Before-and-after scene images:
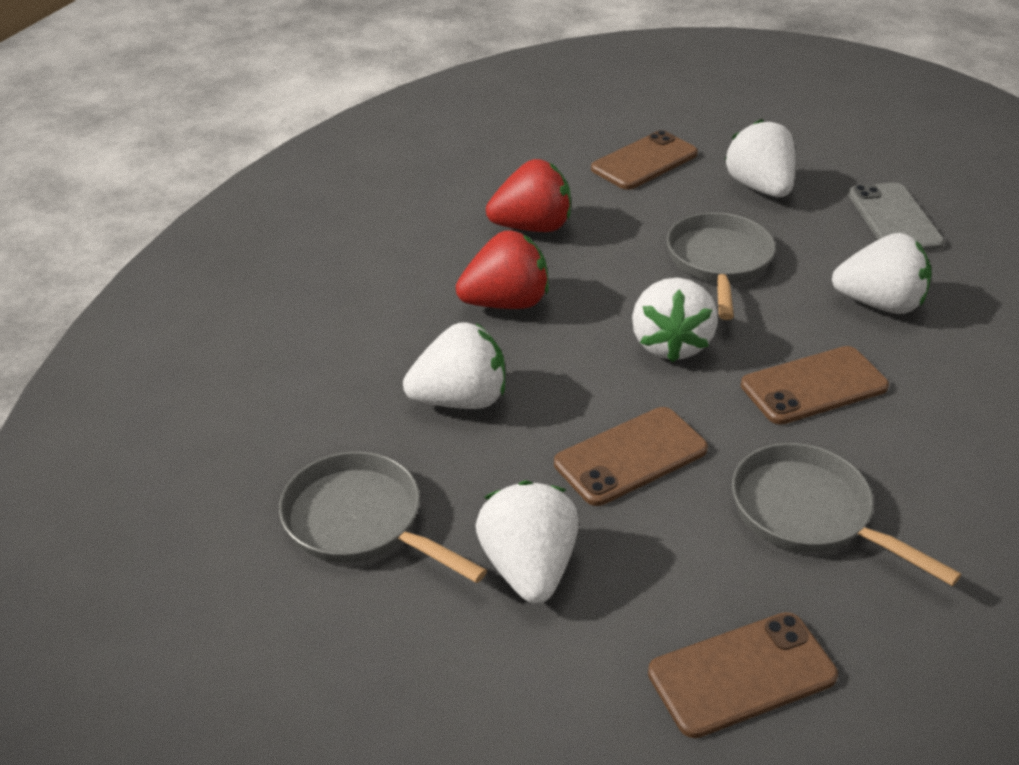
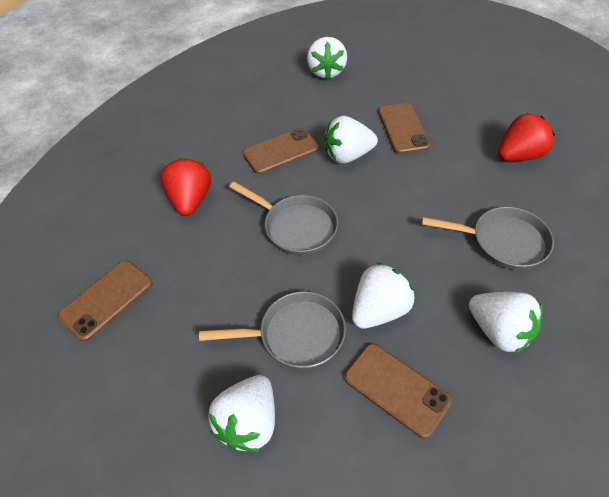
grey phone: 1 -> 0

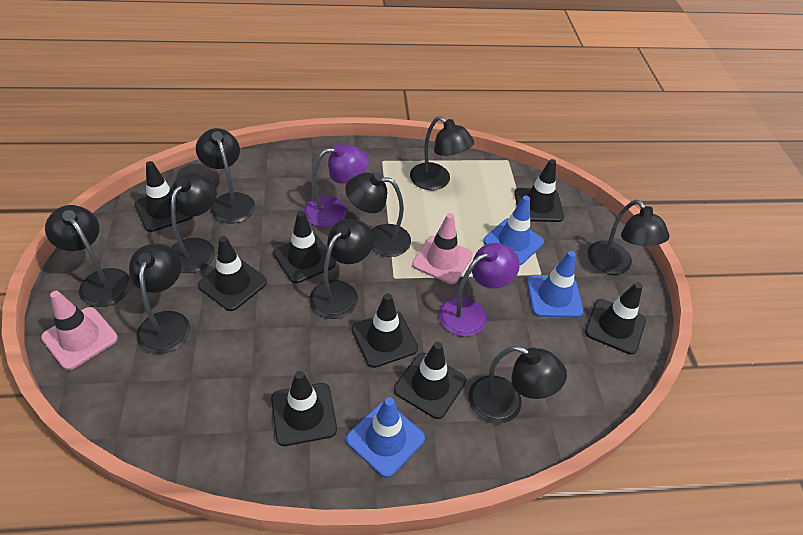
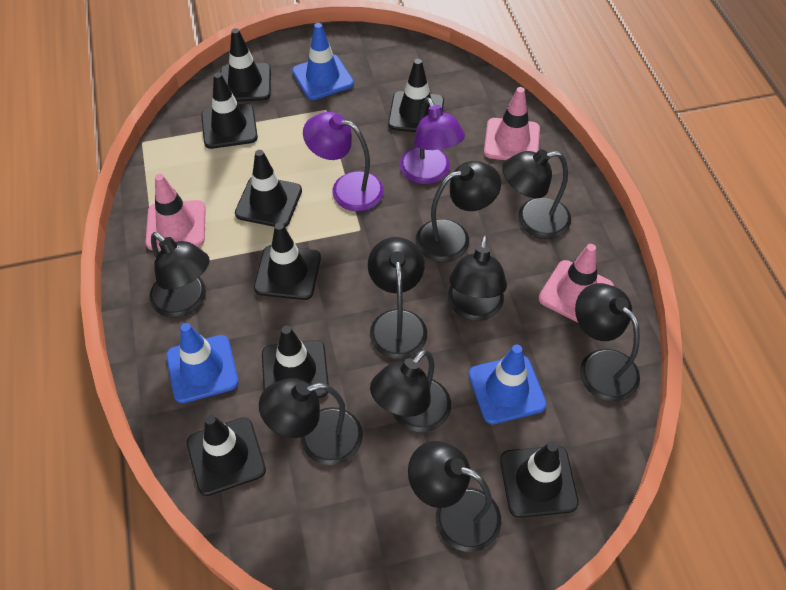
pink traffic cone: 2 -> 3

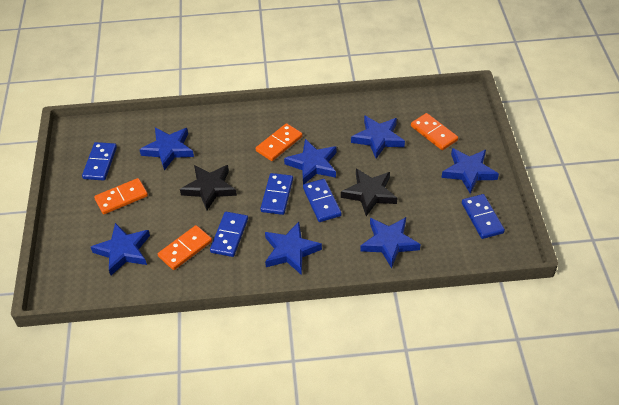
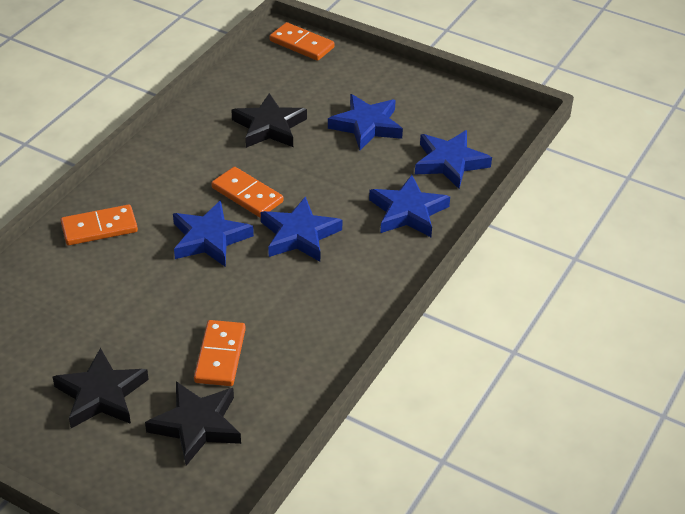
black star: 2 -> 3
blue domino: 5 -> 0
blue star: 7 -> 5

Your task: Output each record precisely as it appears, and drop every picture.

Task answer:
grey phone: 1 -> 0

pink traffic cone: 2 -> 3

black star: 2 -> 3
blue domino: 5 -> 0
blue star: 7 -> 5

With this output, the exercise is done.